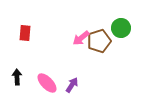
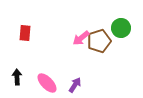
purple arrow: moved 3 px right
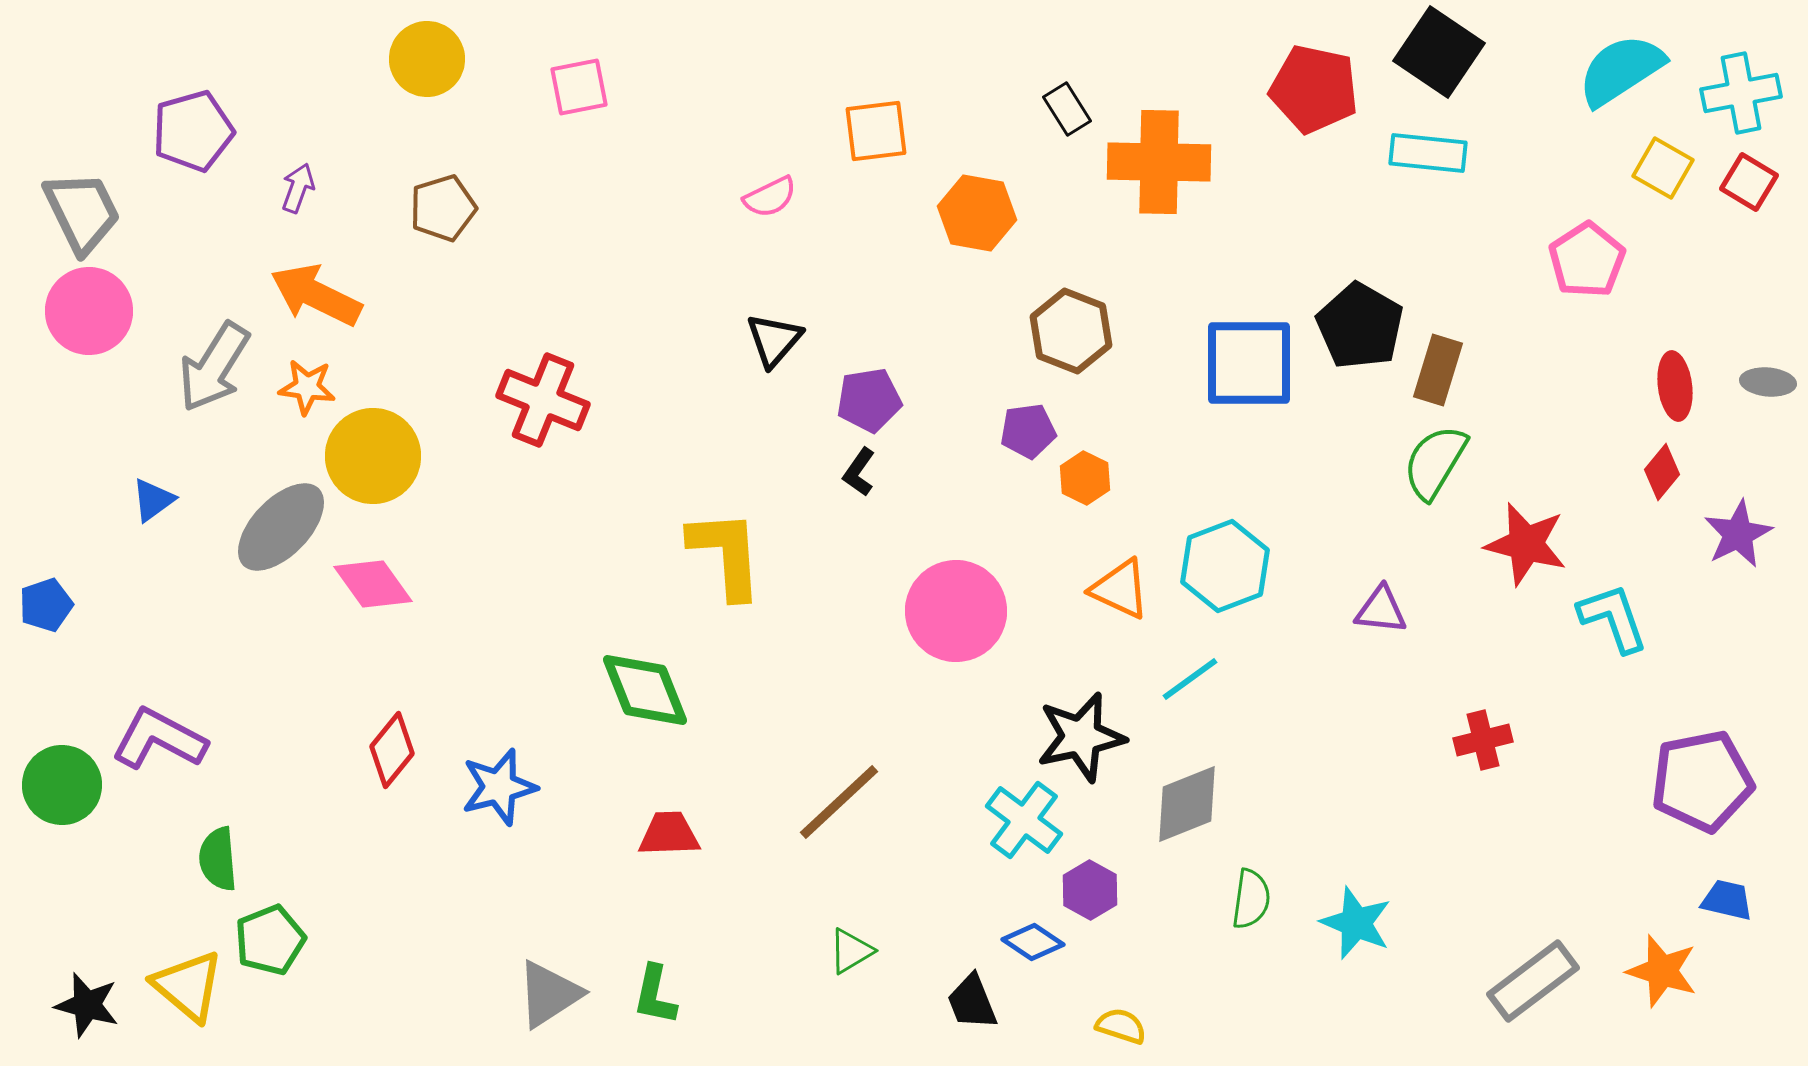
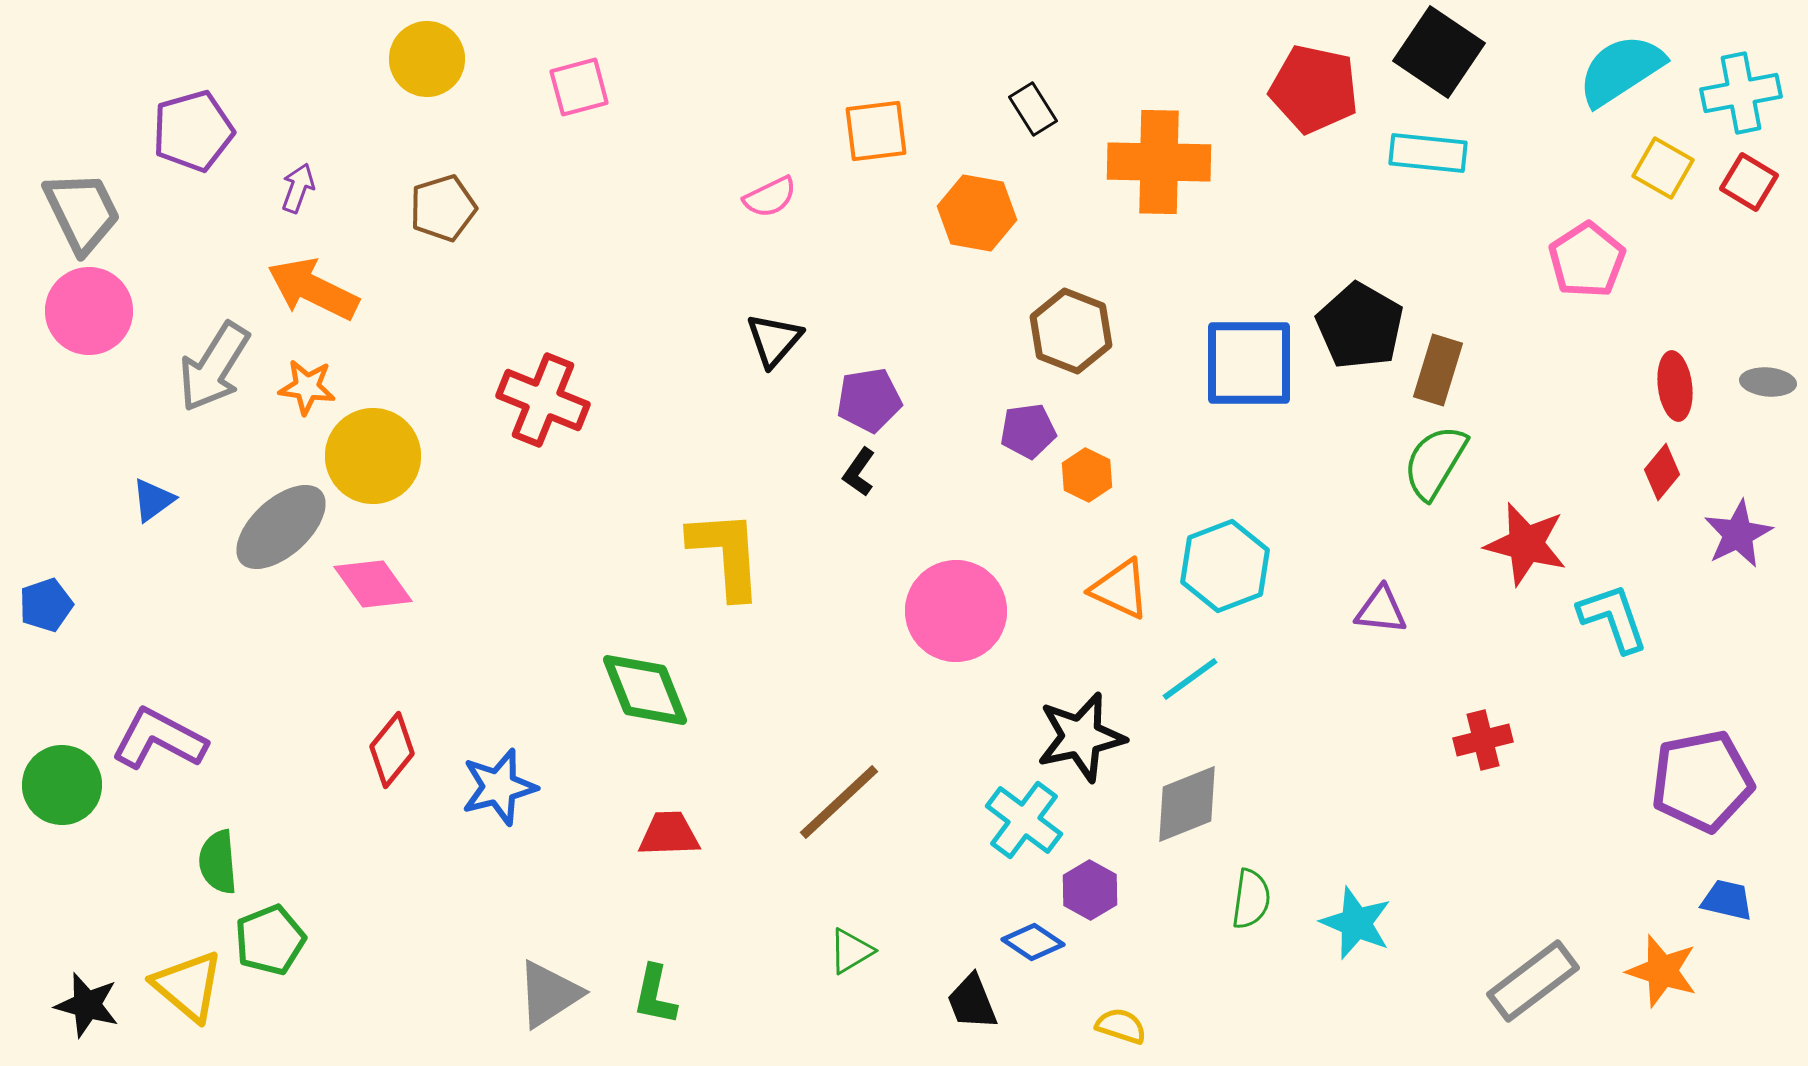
pink square at (579, 87): rotated 4 degrees counterclockwise
black rectangle at (1067, 109): moved 34 px left
orange arrow at (316, 295): moved 3 px left, 6 px up
orange hexagon at (1085, 478): moved 2 px right, 3 px up
gray ellipse at (281, 527): rotated 4 degrees clockwise
green semicircle at (218, 859): moved 3 px down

- - -

▸ WORK ORDER: Please return the lines above exactly, with the pictures omitted.

▸ RESPONSE BOX:
purple arrow: moved 3 px right
pink square at (579, 87): rotated 4 degrees counterclockwise
black rectangle at (1067, 109): moved 34 px left
orange arrow at (316, 295): moved 3 px left, 6 px up
orange hexagon at (1085, 478): moved 2 px right, 3 px up
gray ellipse at (281, 527): rotated 4 degrees clockwise
green semicircle at (218, 859): moved 3 px down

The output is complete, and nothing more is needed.